Required work: Without altering a word, return the records below, but exclude the pictures.

Supplied data:
--

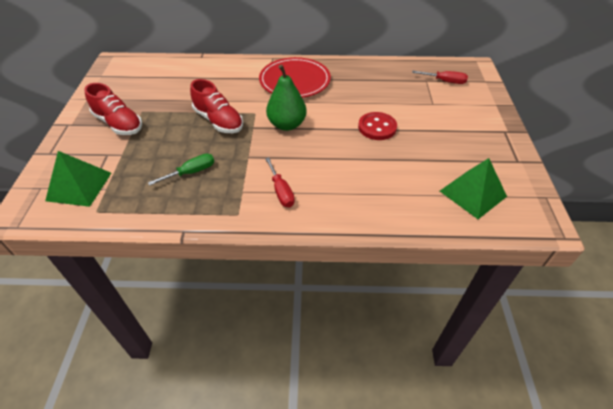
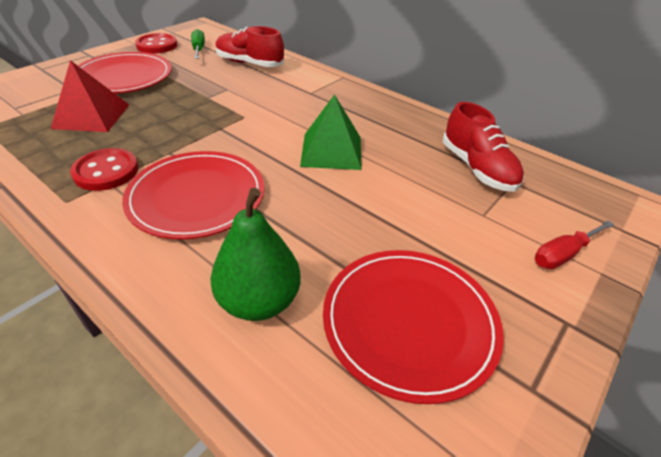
green pyramid: 2 -> 1
red button: 1 -> 2
red plate: 1 -> 3
red pyramid: 0 -> 1
red screwdriver: 2 -> 1

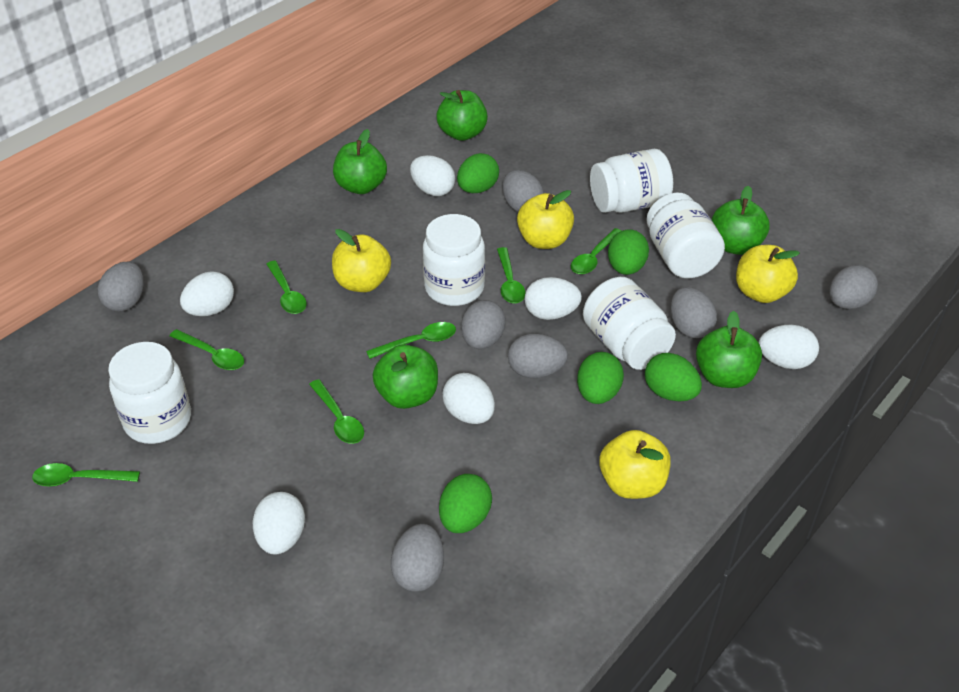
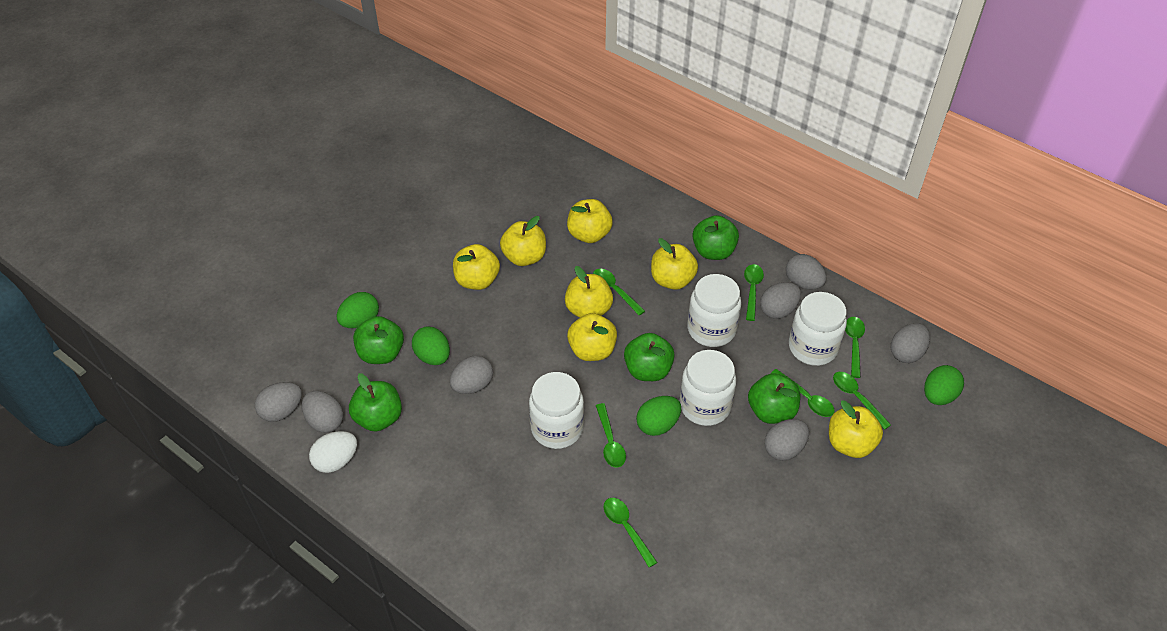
green egg: 5 -> 4
white egg: 6 -> 1
white jar: 5 -> 4
yellow apple: 4 -> 7

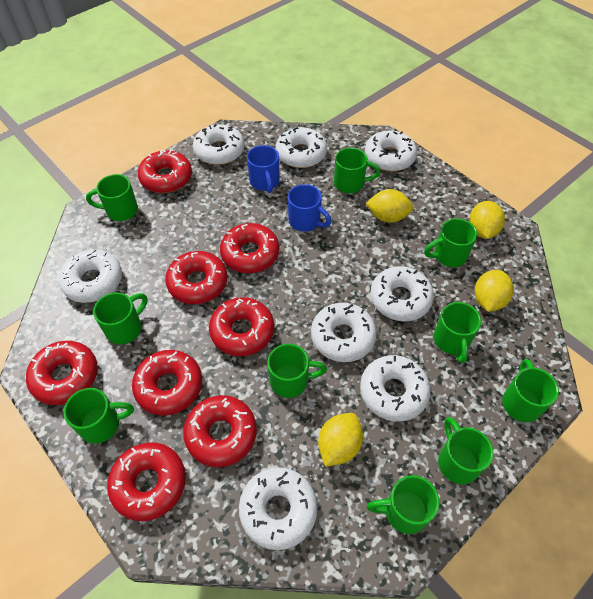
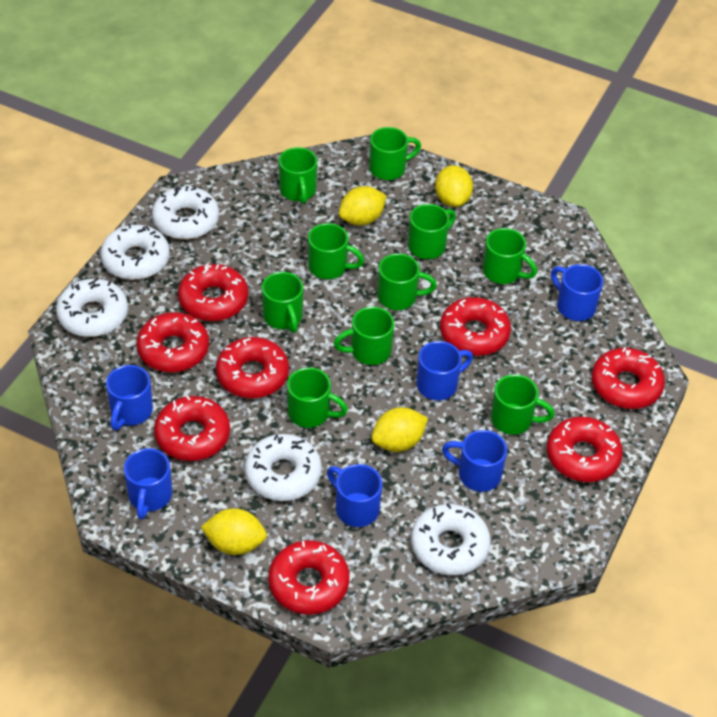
blue mug: 2 -> 6
white donut: 8 -> 5

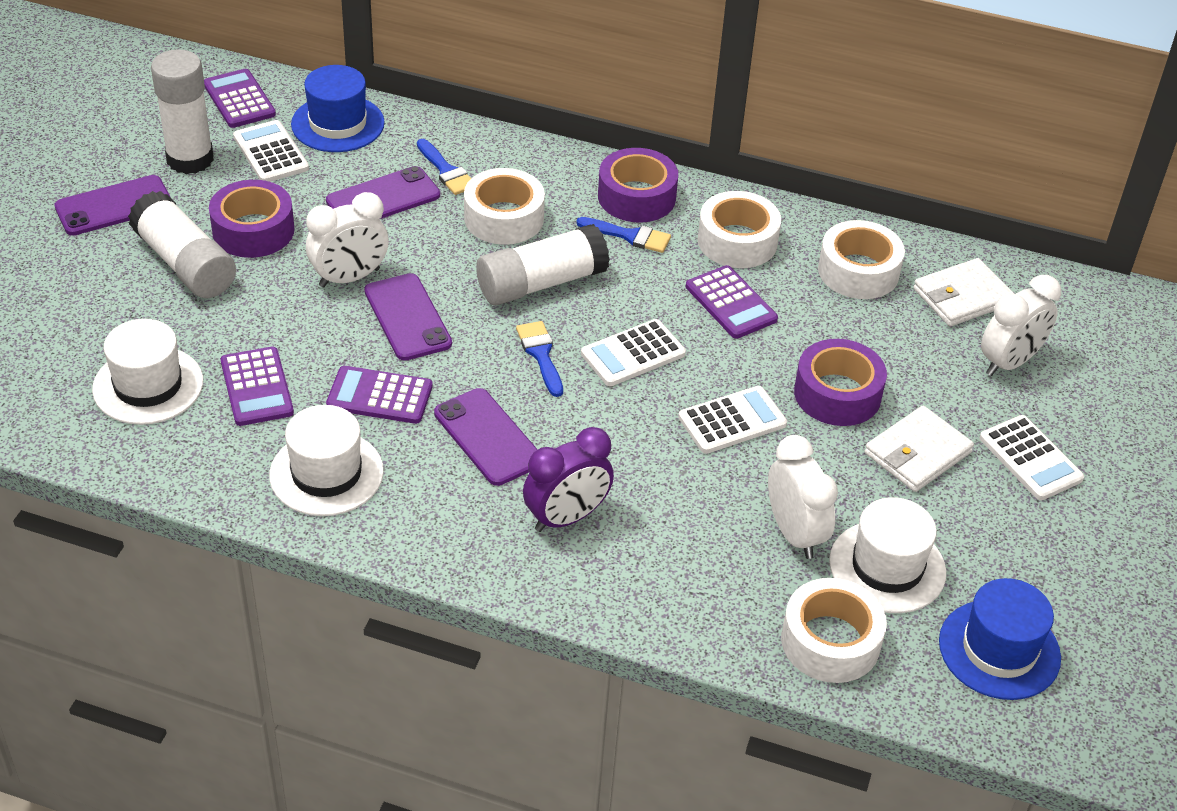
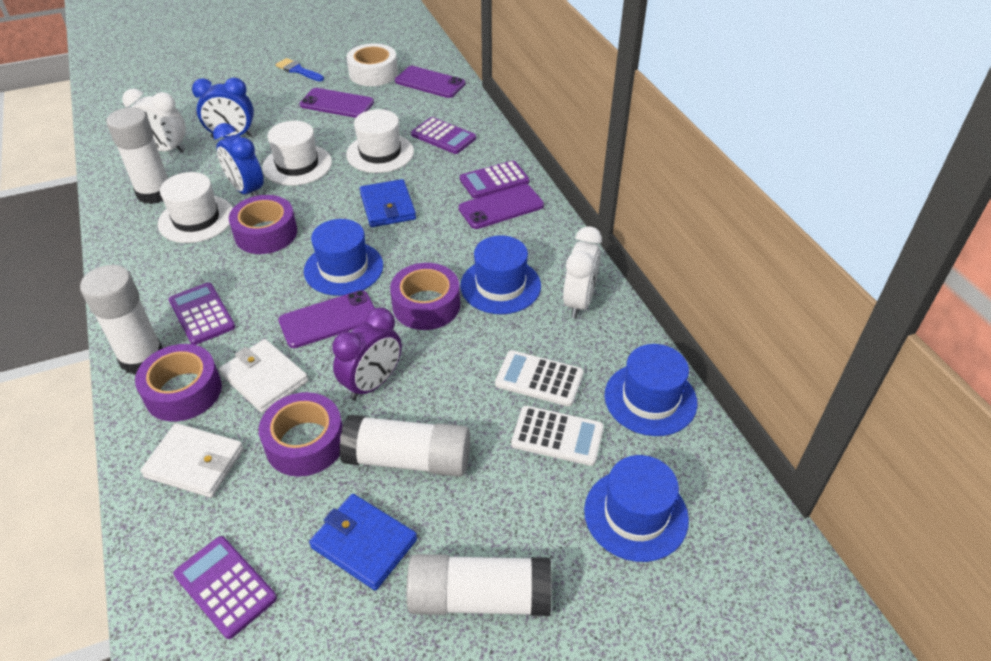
blue brush: 3 -> 1
blue clock: 0 -> 2
blue hat: 2 -> 4
blue wallet: 0 -> 2
purple tape: 3 -> 4
white calculator: 4 -> 2
white clock: 3 -> 2
white glue stick: 3 -> 4
white tape: 4 -> 1

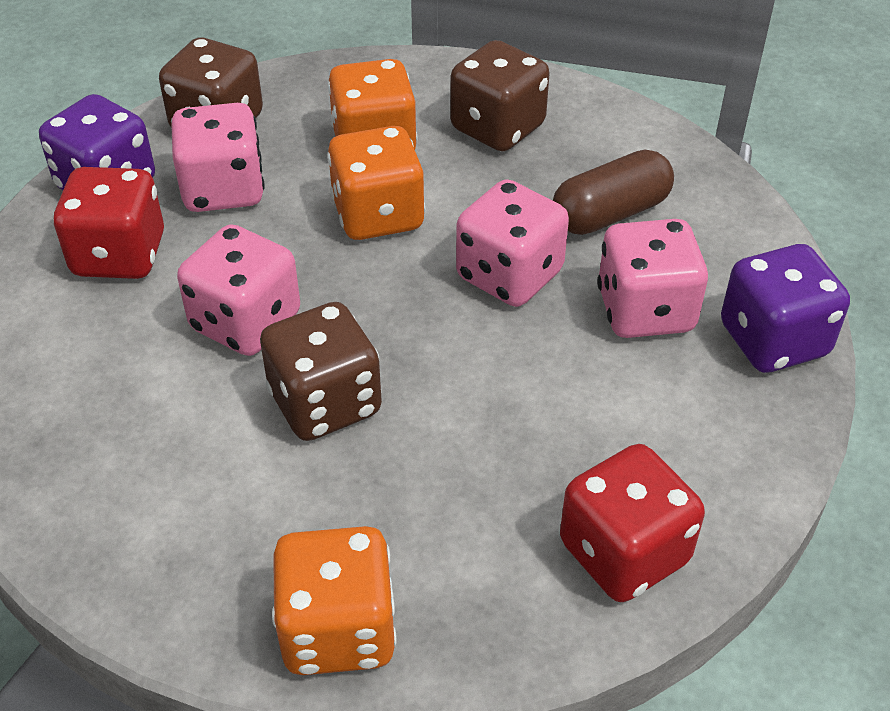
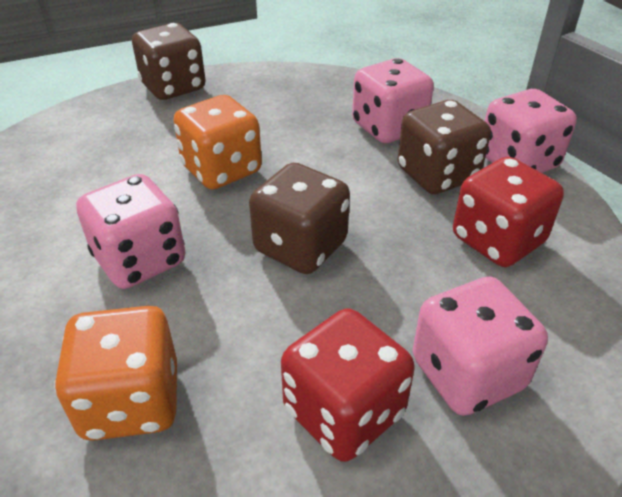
brown capsule: 1 -> 0
orange dice: 3 -> 2
purple dice: 2 -> 0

--

Task solution:
green pyramid: 2 -> 1
red button: 1 -> 2
red plate: 1 -> 3
red pyramid: 0 -> 1
red screwdriver: 2 -> 1

green egg: 5 -> 4
white egg: 6 -> 1
white jar: 5 -> 4
yellow apple: 4 -> 7

blue mug: 2 -> 6
white donut: 8 -> 5

blue brush: 3 -> 1
blue clock: 0 -> 2
blue hat: 2 -> 4
blue wallet: 0 -> 2
purple tape: 3 -> 4
white calculator: 4 -> 2
white clock: 3 -> 2
white glue stick: 3 -> 4
white tape: 4 -> 1

brown capsule: 1 -> 0
orange dice: 3 -> 2
purple dice: 2 -> 0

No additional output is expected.